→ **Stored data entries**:
*** Block opens ***

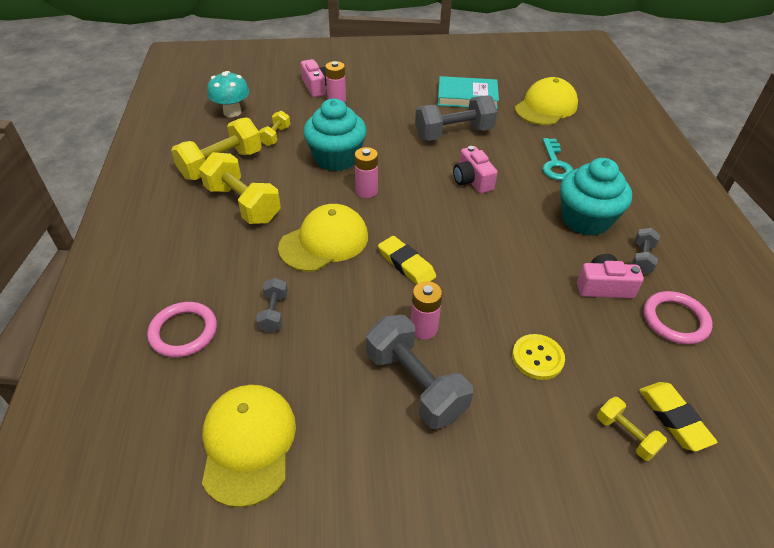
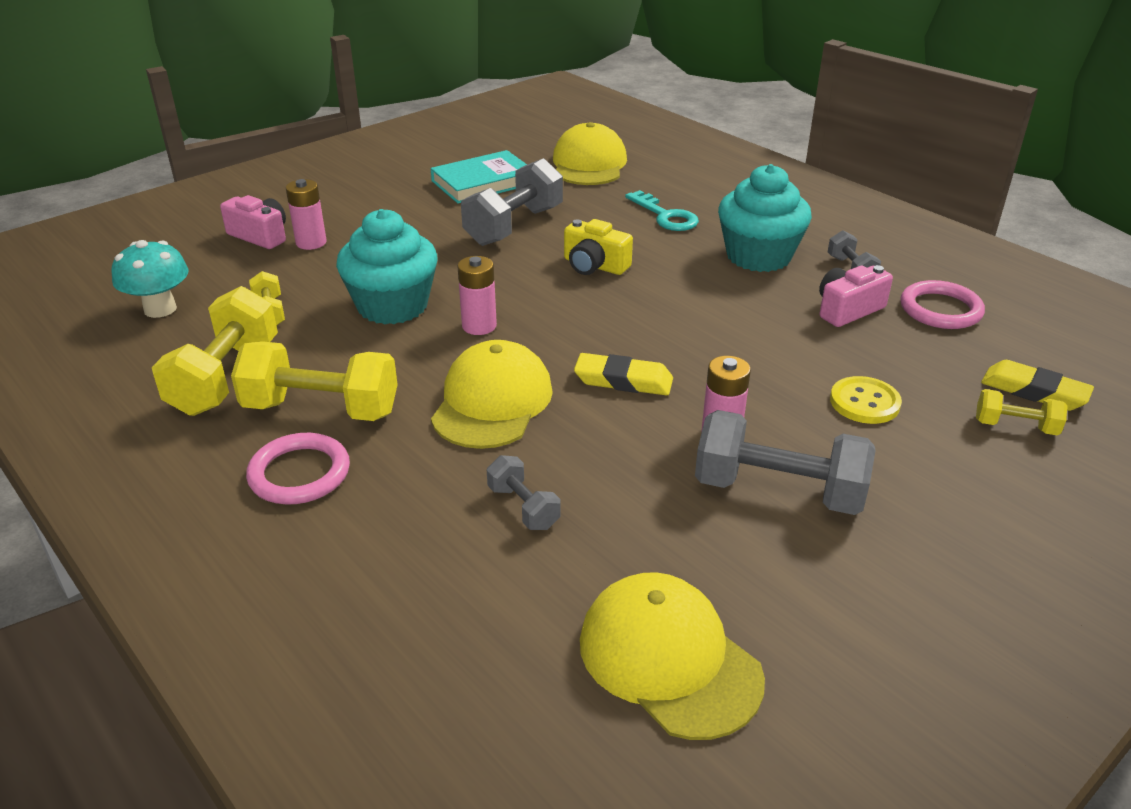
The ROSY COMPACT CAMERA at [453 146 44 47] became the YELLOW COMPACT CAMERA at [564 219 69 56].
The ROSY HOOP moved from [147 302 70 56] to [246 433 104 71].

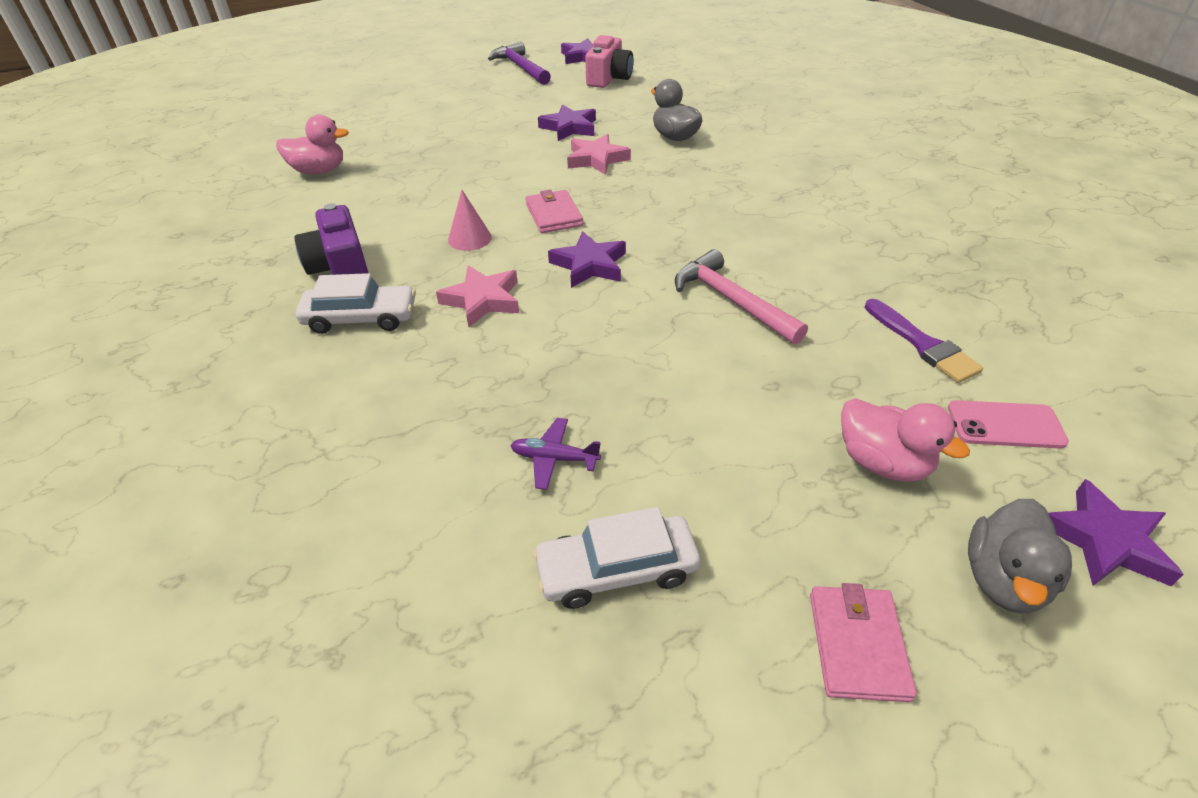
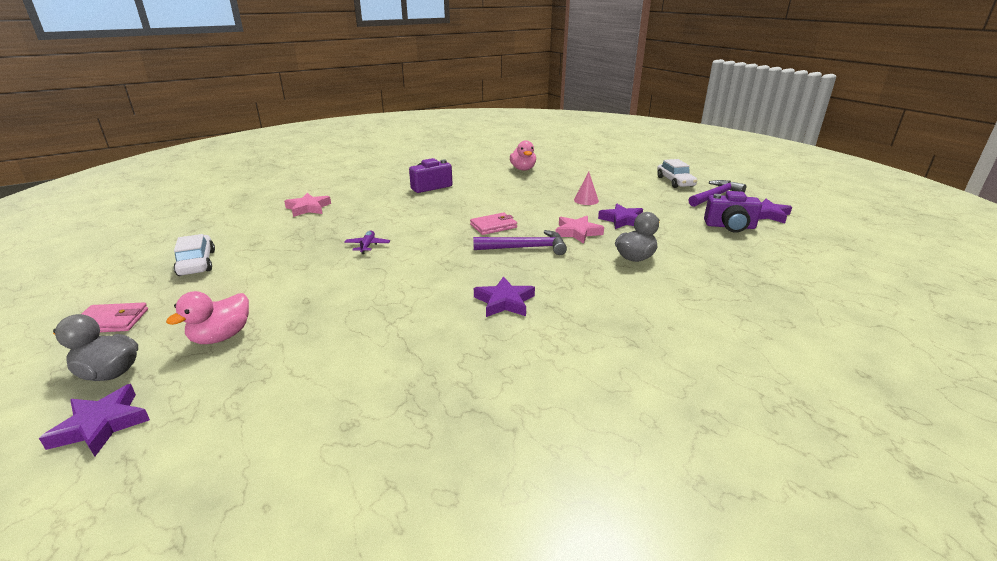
The ROSY COMPACT CAMERA at [585 35 49 53] became the PURPLE COMPACT CAMERA at [704 191 58 42].
The ROSY SOLID CONE moved from [448 190 44 61] to [574 172 25 33].
The PURPLE STAR SHAPE moved from [548 231 78 57] to [474 276 61 41].
The ROSY HAMMER at [675 249 133 96] disappeared.
The ROSY STAR SHAPE moved from [436 265 83 62] to [284 193 47 24].
The WHITE CAR moved from [296 273 120 61] to [657 159 40 29].
The PURPLE BRUSH at [865 299 118 84] disappeared.
The ROSY SMARTPHONE at [948 400 121 49] disappeared.
The PURPLE PLANE moved from [510 418 91 72] to [344 231 46 23].
The PURPLE HAMMER at [473 230 94 25] appeared.

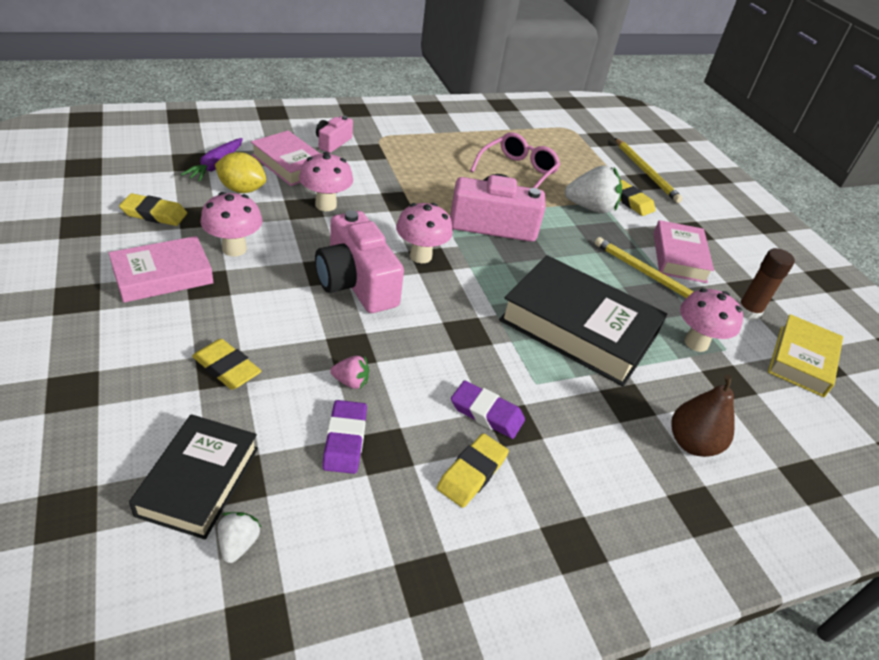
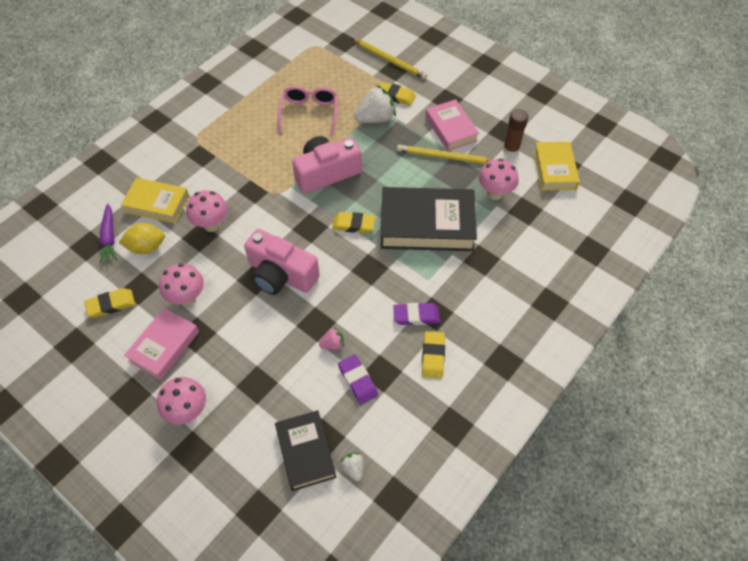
The ROSY COMPACT CAMERA at [316 116 37 37] disappeared.
The ROSY HARDCOVER at [251 130 69 56] became the YELLOW HARDCOVER at [121 178 68 45].
The ROSY FUNGUS moved from [396 203 57 60] to [157 377 49 47].
The YELLOW ERASER moved from [192 339 69 51] to [332 212 44 21].
The DARK BROWN PEAR at [671 374 63 83] disappeared.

*** Block closes ***

→ **What you are asked to do**:
Every record gets retyped exactly; no picture goes into the copy.

→ **Completed task**:
The ROSY COMPACT CAMERA at [453 146 44 47] became the YELLOW COMPACT CAMERA at [564 219 69 56].
The ROSY HOOP moved from [147 302 70 56] to [246 433 104 71].

The ROSY COMPACT CAMERA at [585 35 49 53] became the PURPLE COMPACT CAMERA at [704 191 58 42].
The ROSY SOLID CONE moved from [448 190 44 61] to [574 172 25 33].
The PURPLE STAR SHAPE moved from [548 231 78 57] to [474 276 61 41].
The ROSY HAMMER at [675 249 133 96] disappeared.
The ROSY STAR SHAPE moved from [436 265 83 62] to [284 193 47 24].
The WHITE CAR moved from [296 273 120 61] to [657 159 40 29].
The PURPLE BRUSH at [865 299 118 84] disappeared.
The ROSY SMARTPHONE at [948 400 121 49] disappeared.
The PURPLE PLANE moved from [510 418 91 72] to [344 231 46 23].
The PURPLE HAMMER at [473 230 94 25] appeared.

The ROSY COMPACT CAMERA at [316 116 37 37] disappeared.
The ROSY HARDCOVER at [251 130 69 56] became the YELLOW HARDCOVER at [121 178 68 45].
The ROSY FUNGUS moved from [396 203 57 60] to [157 377 49 47].
The YELLOW ERASER moved from [192 339 69 51] to [332 212 44 21].
The DARK BROWN PEAR at [671 374 63 83] disappeared.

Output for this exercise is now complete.